Entries supplied ->
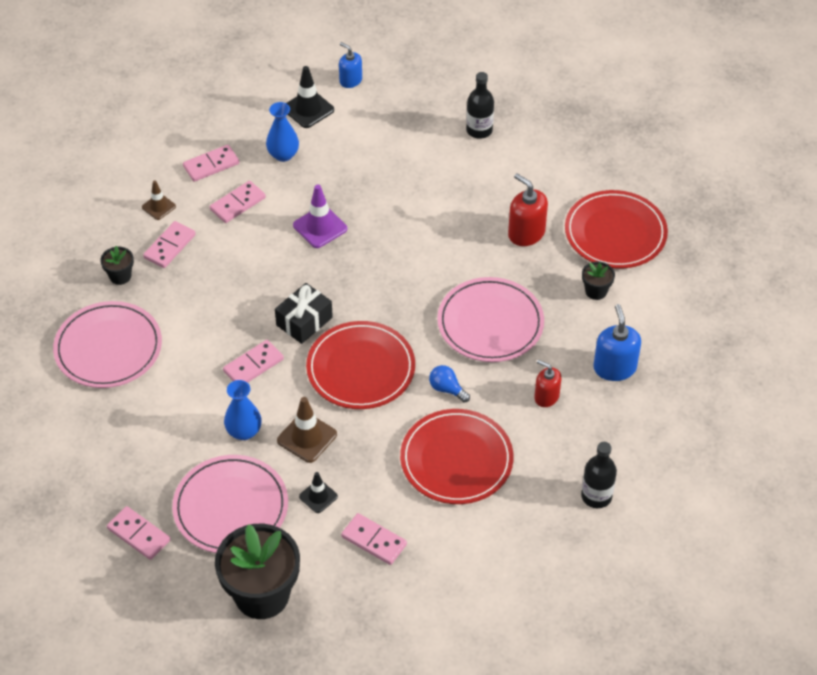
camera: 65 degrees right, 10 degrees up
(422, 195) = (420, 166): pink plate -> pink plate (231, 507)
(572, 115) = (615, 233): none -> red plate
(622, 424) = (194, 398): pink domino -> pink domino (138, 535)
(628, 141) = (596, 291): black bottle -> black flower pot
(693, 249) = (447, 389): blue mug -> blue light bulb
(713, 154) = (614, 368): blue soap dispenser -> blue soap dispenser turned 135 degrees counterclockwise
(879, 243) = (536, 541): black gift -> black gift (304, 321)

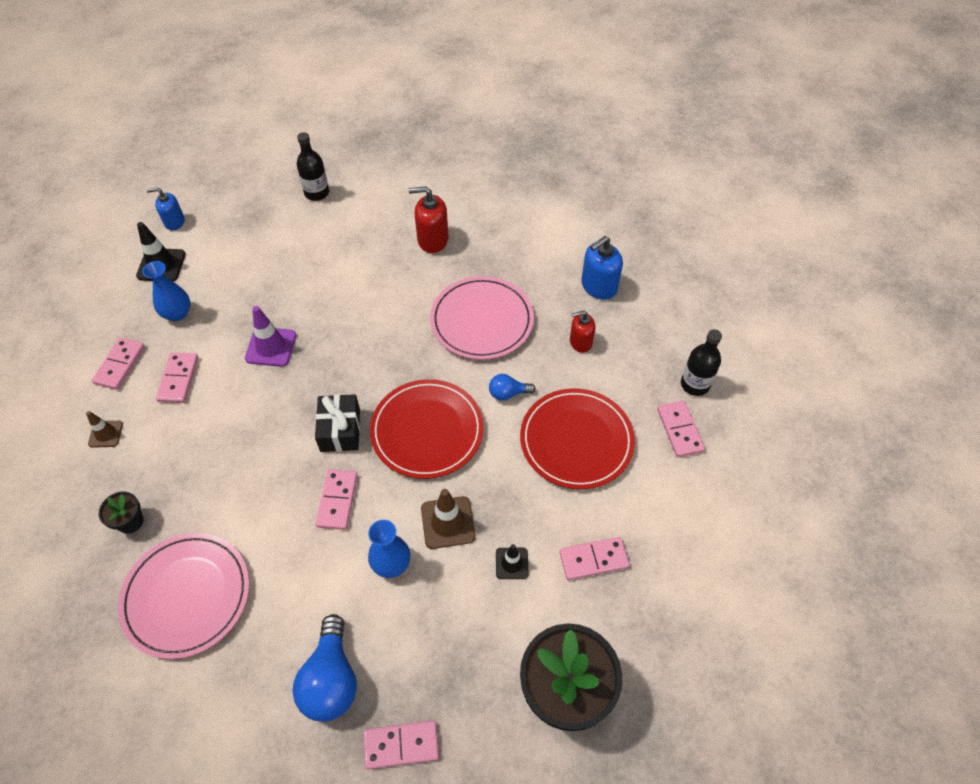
camera: 45 degrees left, 5 degrees up
(138, 465) = (331, 680): none -> blue light bulb
(170, 246) = (152, 460): pink domino -> pink domino (680, 430)
(231, 507) = (453, 640): pink plate -> none
(596, 291) = (525, 244): black flower pot -> none
(614, 368) = (598, 286): blue soap dispenser -> blue soap dispenser turned 75 degrees counterclockwise
(615, 233) = (491, 197): red plate -> none

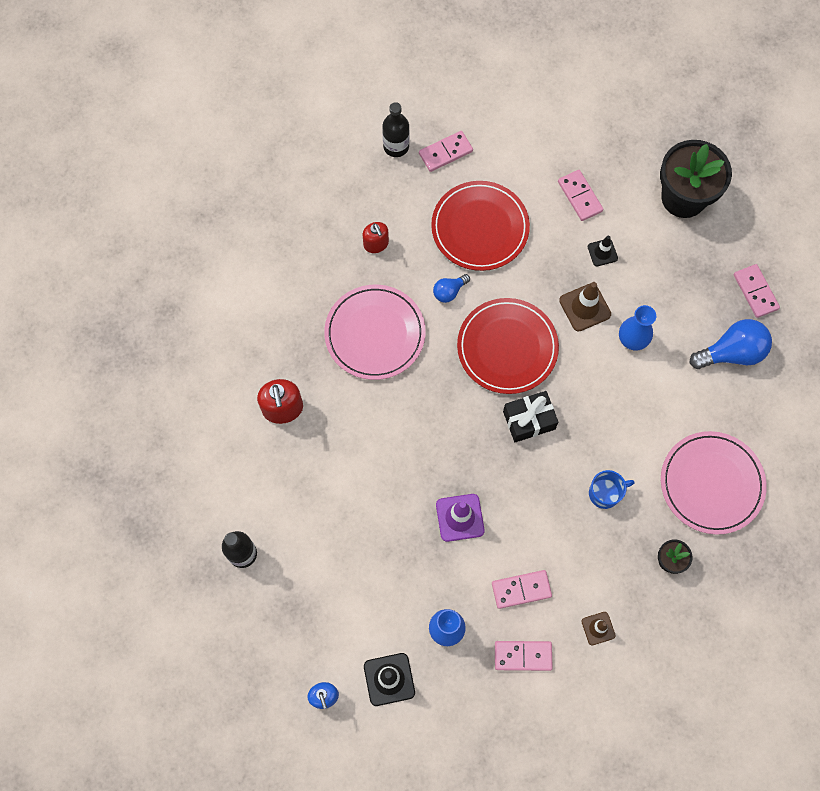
camera: 105 degrees left, 15 degrees up
(231, 480) = (605, 493): none -> blue mug
(337, 500) = (594, 398): pink domino -> none
(508, 393) = (449, 292): blue light bulb -> blue light bulb turned 75 degrees clockwise
(598, 286) = (305, 240): blue soap dispenser -> none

Goal of the exercise ->
For this exercise, please output exactly the lines above starting at the line with "(422, 195) = (420, 166): pink" and ending at the line with "(693, 249) = (447, 389): blue", ends included.

Answer to this problem ->
(422, 195) = (420, 166): pink plate -> pink plate (231, 507)
(572, 115) = (615, 233): none -> red plate
(622, 424) = (194, 398): pink domino -> pink domino (138, 535)
(628, 141) = (596, 291): black bottle -> black flower pot
(693, 249) = (447, 389): blue mug -> blue light bulb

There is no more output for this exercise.